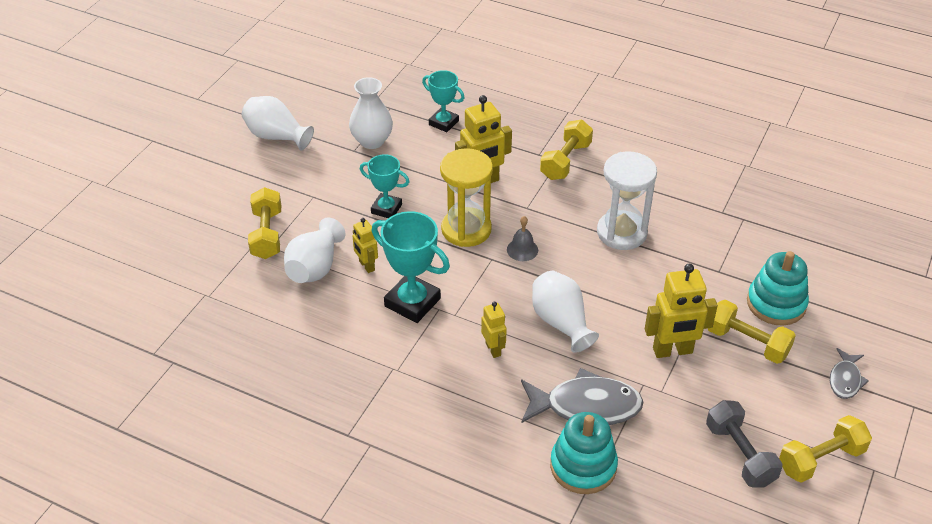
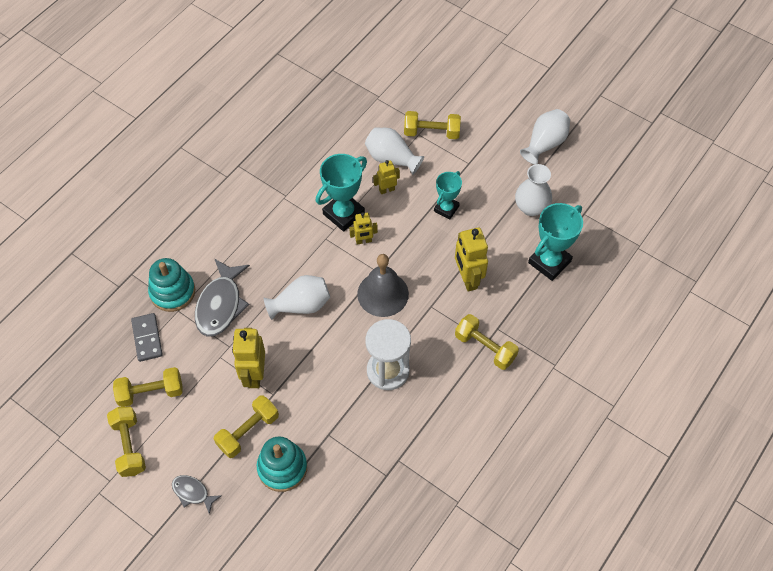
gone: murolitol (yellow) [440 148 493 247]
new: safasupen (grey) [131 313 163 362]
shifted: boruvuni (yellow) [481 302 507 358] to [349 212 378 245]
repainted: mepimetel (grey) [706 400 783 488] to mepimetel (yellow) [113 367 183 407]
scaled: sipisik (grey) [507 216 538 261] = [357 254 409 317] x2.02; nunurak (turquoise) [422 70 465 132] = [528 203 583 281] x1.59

######

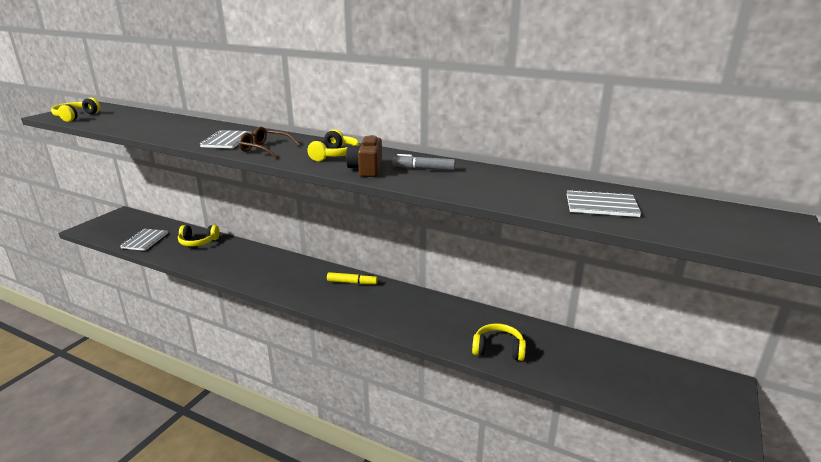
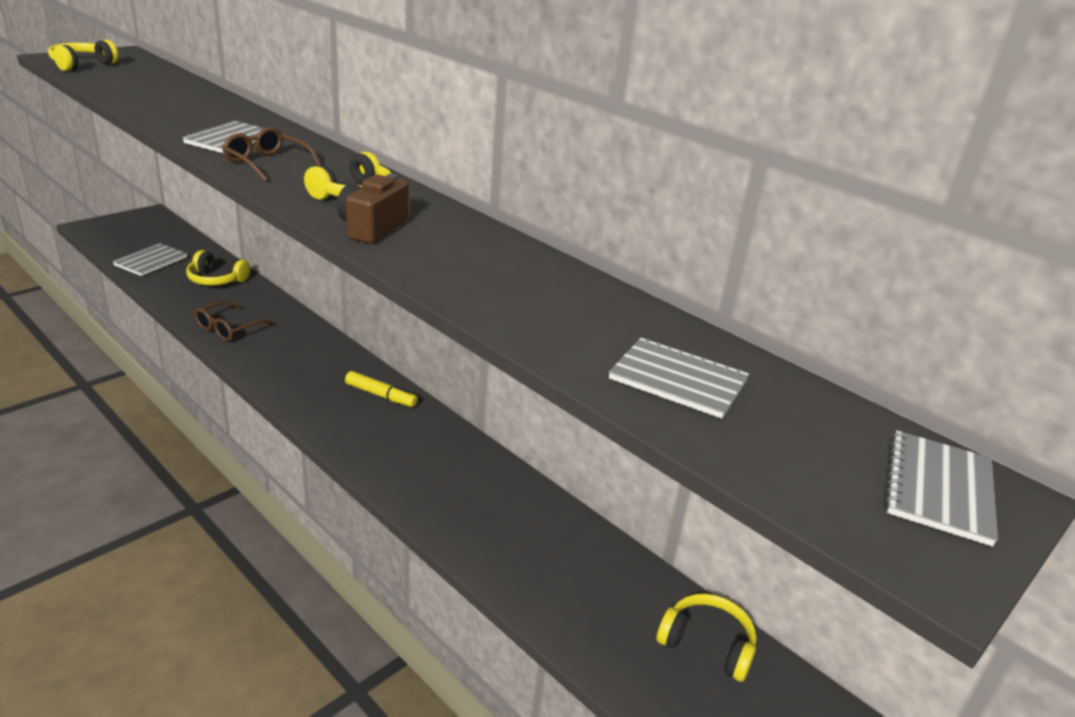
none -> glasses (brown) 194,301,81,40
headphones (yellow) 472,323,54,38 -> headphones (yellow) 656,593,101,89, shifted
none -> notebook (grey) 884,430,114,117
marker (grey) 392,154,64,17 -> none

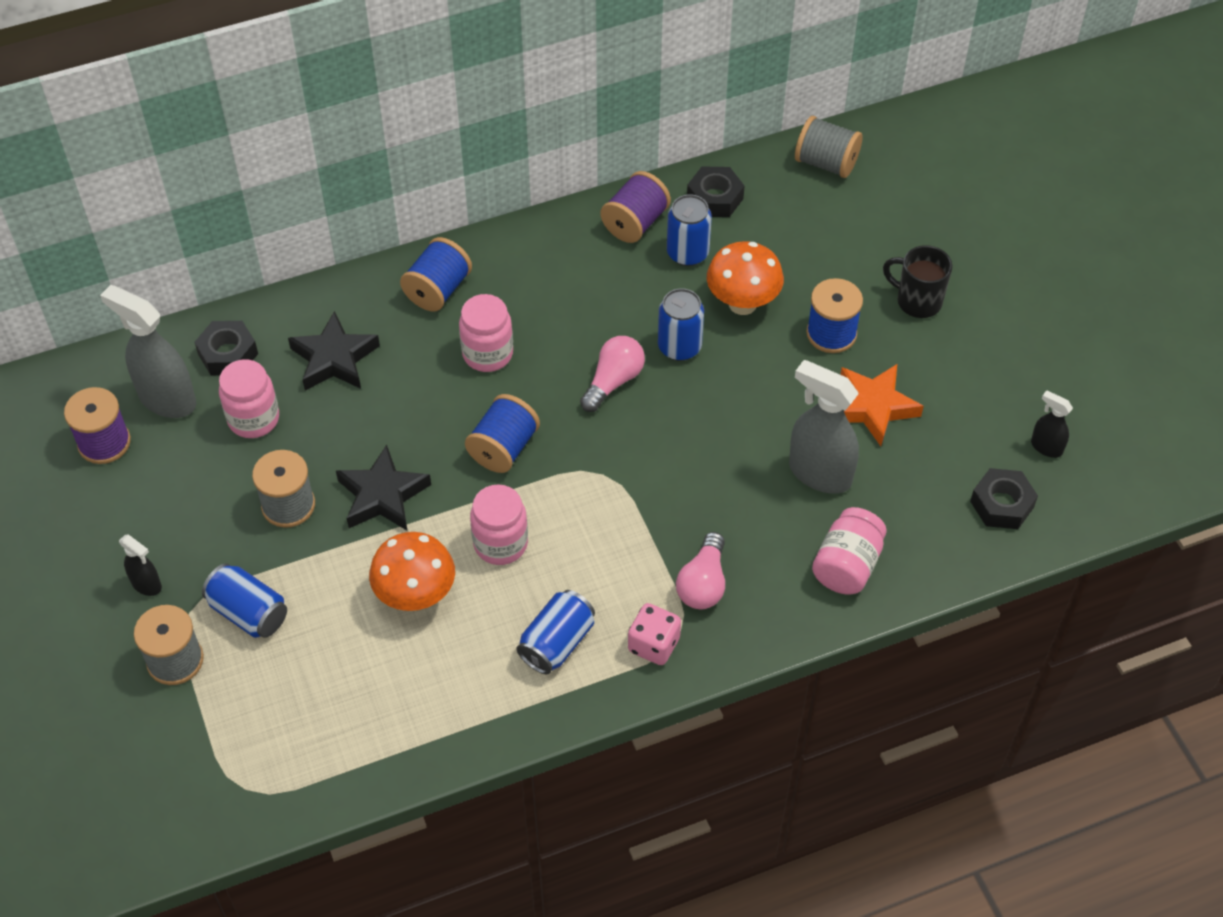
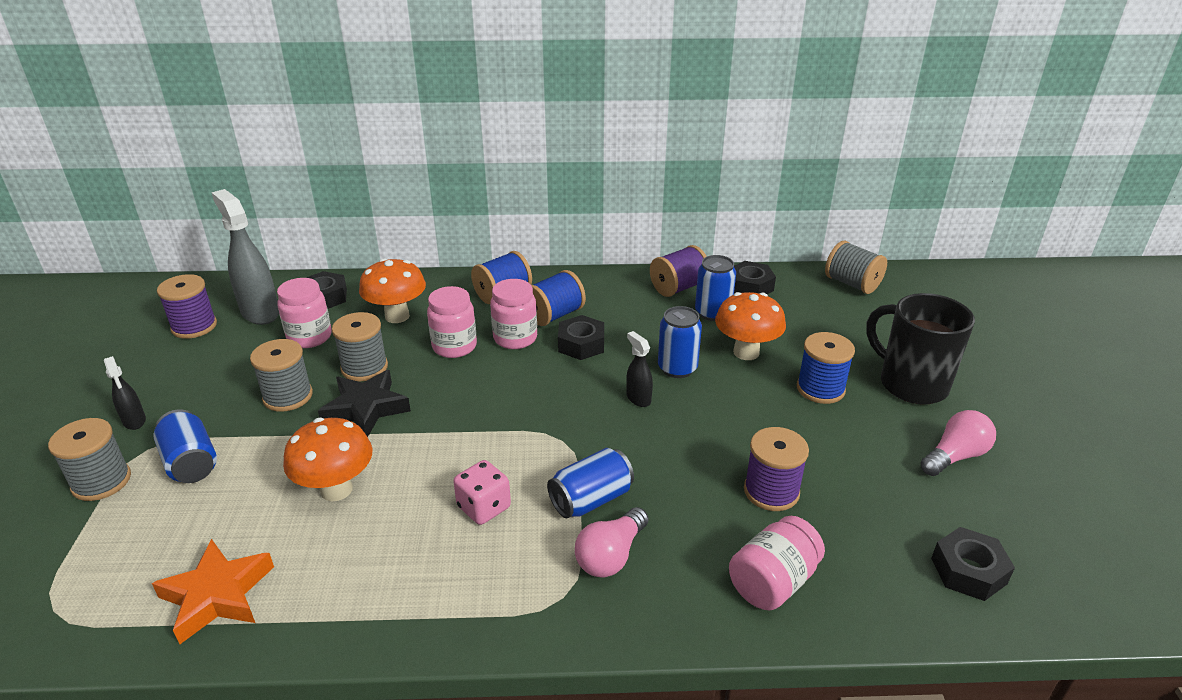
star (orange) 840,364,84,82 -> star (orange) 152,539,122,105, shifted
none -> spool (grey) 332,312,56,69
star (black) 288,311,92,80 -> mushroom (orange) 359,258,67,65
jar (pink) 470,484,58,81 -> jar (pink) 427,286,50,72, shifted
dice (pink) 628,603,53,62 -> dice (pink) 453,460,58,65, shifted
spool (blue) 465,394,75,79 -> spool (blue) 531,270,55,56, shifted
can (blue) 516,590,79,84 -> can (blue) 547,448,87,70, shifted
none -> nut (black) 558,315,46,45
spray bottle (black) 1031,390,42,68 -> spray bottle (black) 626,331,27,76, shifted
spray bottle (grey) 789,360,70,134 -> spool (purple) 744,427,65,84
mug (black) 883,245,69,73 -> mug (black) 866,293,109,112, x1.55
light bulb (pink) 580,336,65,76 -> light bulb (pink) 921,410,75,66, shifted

######

> _Work task_
Repeat exactly the lines of the listing above, from the one with "none -> glasses (brown) 194,301,81,40" down to the one with "none -> notebook (grey) 884,430,114,117"; both of those lines belong in the range.

> _Response_
none -> glasses (brown) 194,301,81,40
headphones (yellow) 472,323,54,38 -> headphones (yellow) 656,593,101,89, shifted
none -> notebook (grey) 884,430,114,117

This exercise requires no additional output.